------ RECORDS SHOWN ------

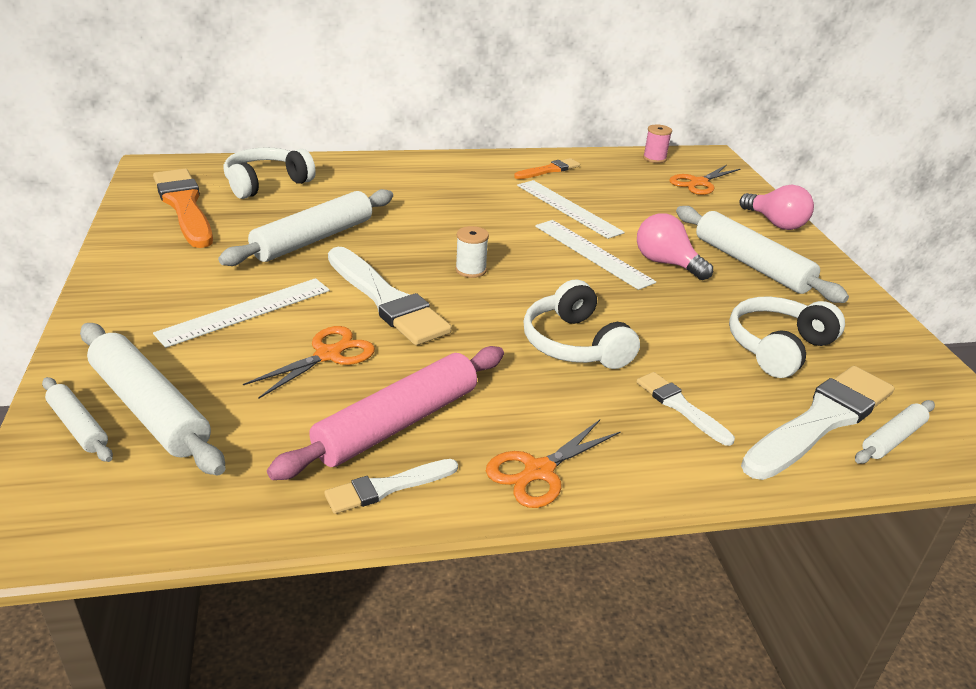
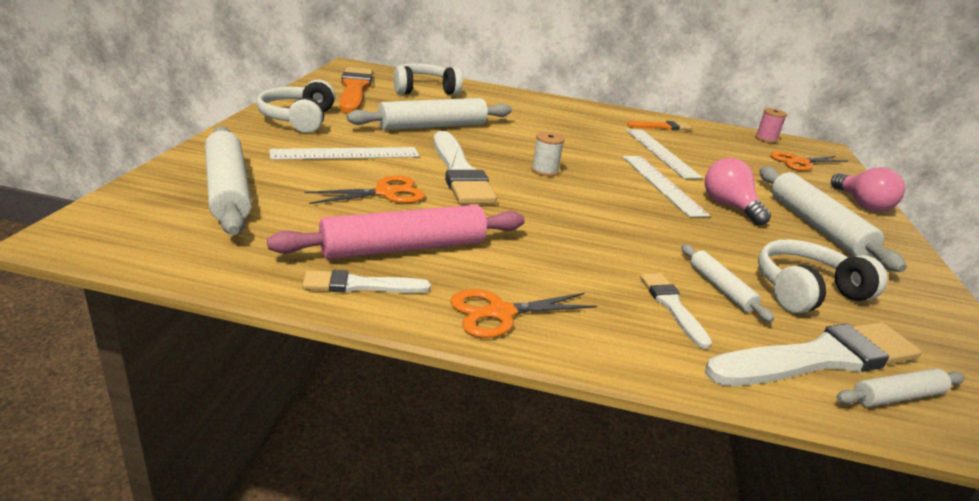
camera: 20 degrees right, 5 degrees down
(78, 426) = (171, 186): white rolling pin -> white rolling pin (720, 288)
(575, 344) = (600, 238): white headphones -> white headphones (299, 119)

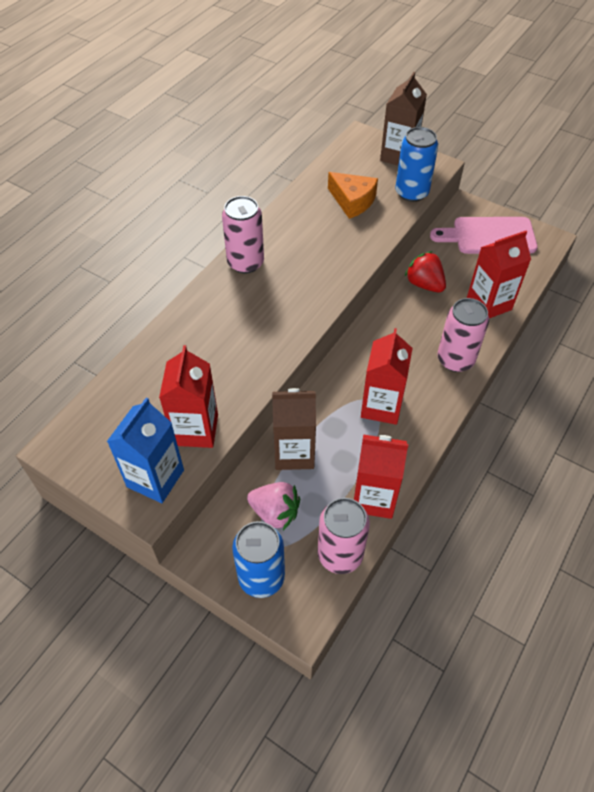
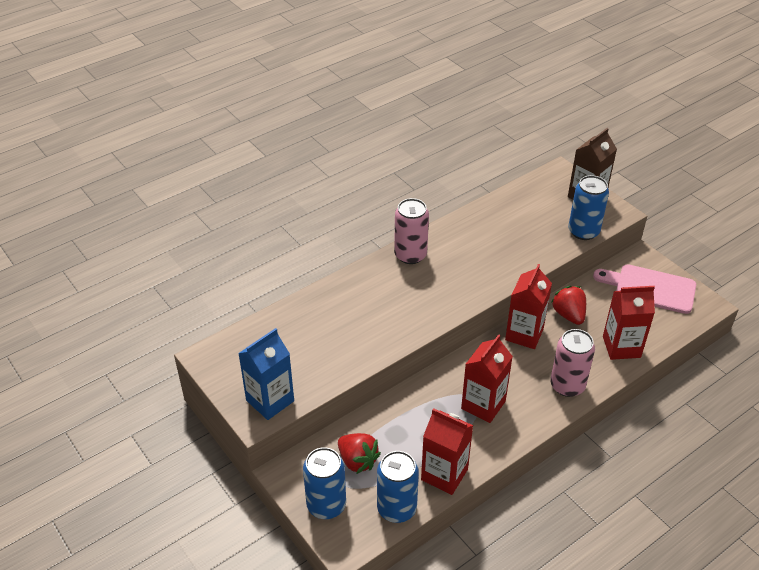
camera: 20 degrees right, 10 degrees down
(195, 429) = (315, 374): red carton -> red carton (524, 334)
(275, 512) = (357, 461): pink strawberry -> red strawberry
(294, 453) = (393, 420): brown carton -> none
(340, 554) = (396, 508): pink can -> blue can
(352, 201) = (526, 226): orange cheese -> none

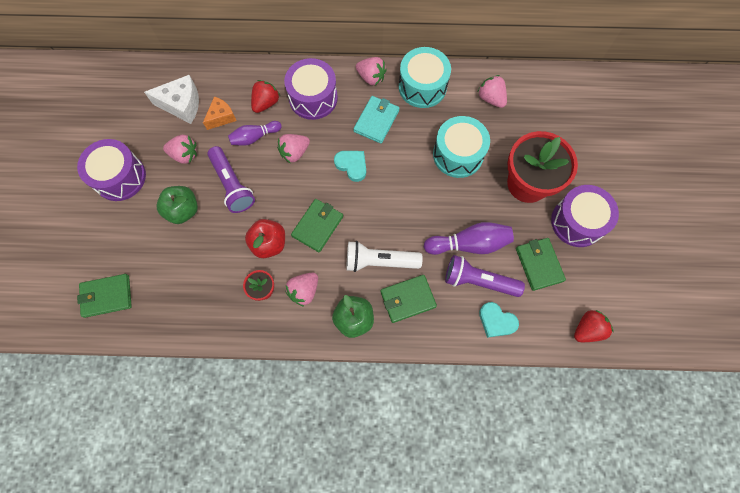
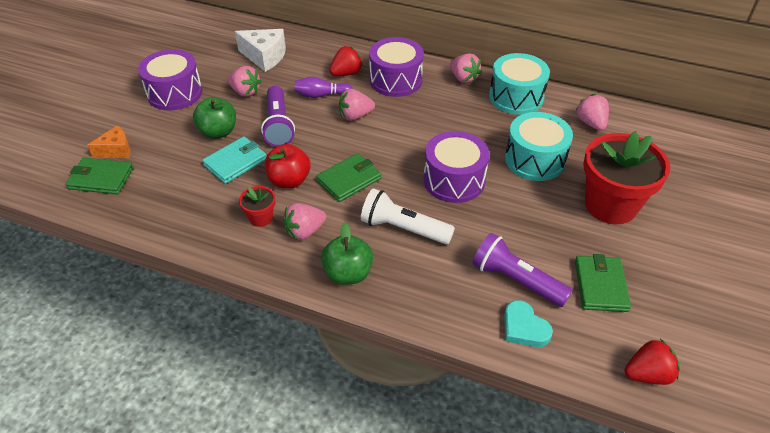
camera: 20 degrees right, 25 degrees down
(221, 117) = (297, 73): orange cheese -> orange cheese (116, 150)
(352, 165) = (411, 140): turquoise heart -> none
(376, 121) = (454, 112): turquoise wallet -> turquoise wallet (235, 162)
(407, 299) = (420, 273): green wallet -> none
(469, 244) = (518, 241): purple bowling pin -> none
(577, 222) = (664, 257): purple drum -> purple drum (454, 180)

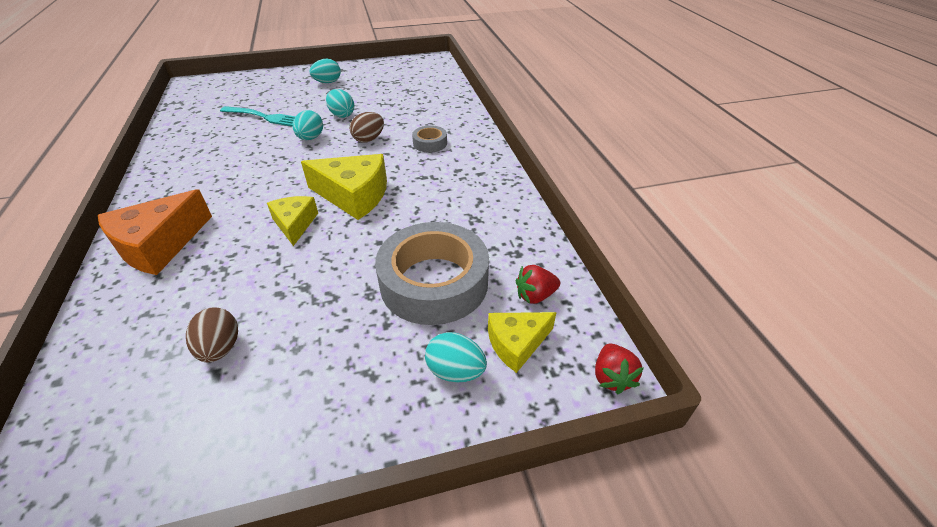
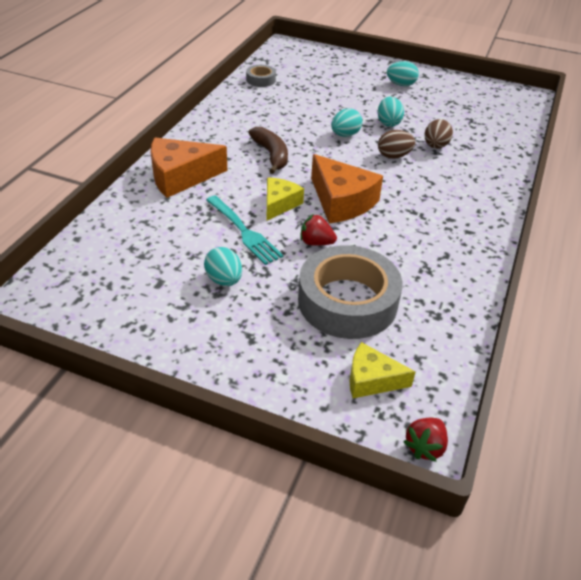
camera: 35 degrees right, 0 degrees up
(220, 348) = (173, 268): brown egg -> brown egg (435, 146)
(250, 182) = (271, 155): none -> brown banana
(265, 117) = (322, 100): turquoise fork -> turquoise fork (244, 232)
(354, 195) = (341, 201): yellow cheese -> orange cheese
(430, 143) = (446, 183): grey tape -> grey tape (261, 80)
(455, 371) = (309, 370): turquoise egg -> turquoise egg (224, 280)
(535, 295) = (420, 355): red strawberry -> red strawberry (316, 242)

------

### EXERCISE DESCRIPTION
Copy exactly the line that contains "(220, 348) = (173, 268): brown" and every line after it, up to and including the last line of the records.

### REPLY
(220, 348) = (173, 268): brown egg -> brown egg (435, 146)
(250, 182) = (271, 155): none -> brown banana
(265, 117) = (322, 100): turquoise fork -> turquoise fork (244, 232)
(354, 195) = (341, 201): yellow cheese -> orange cheese
(430, 143) = (446, 183): grey tape -> grey tape (261, 80)
(455, 371) = (309, 370): turquoise egg -> turquoise egg (224, 280)
(535, 295) = (420, 355): red strawberry -> red strawberry (316, 242)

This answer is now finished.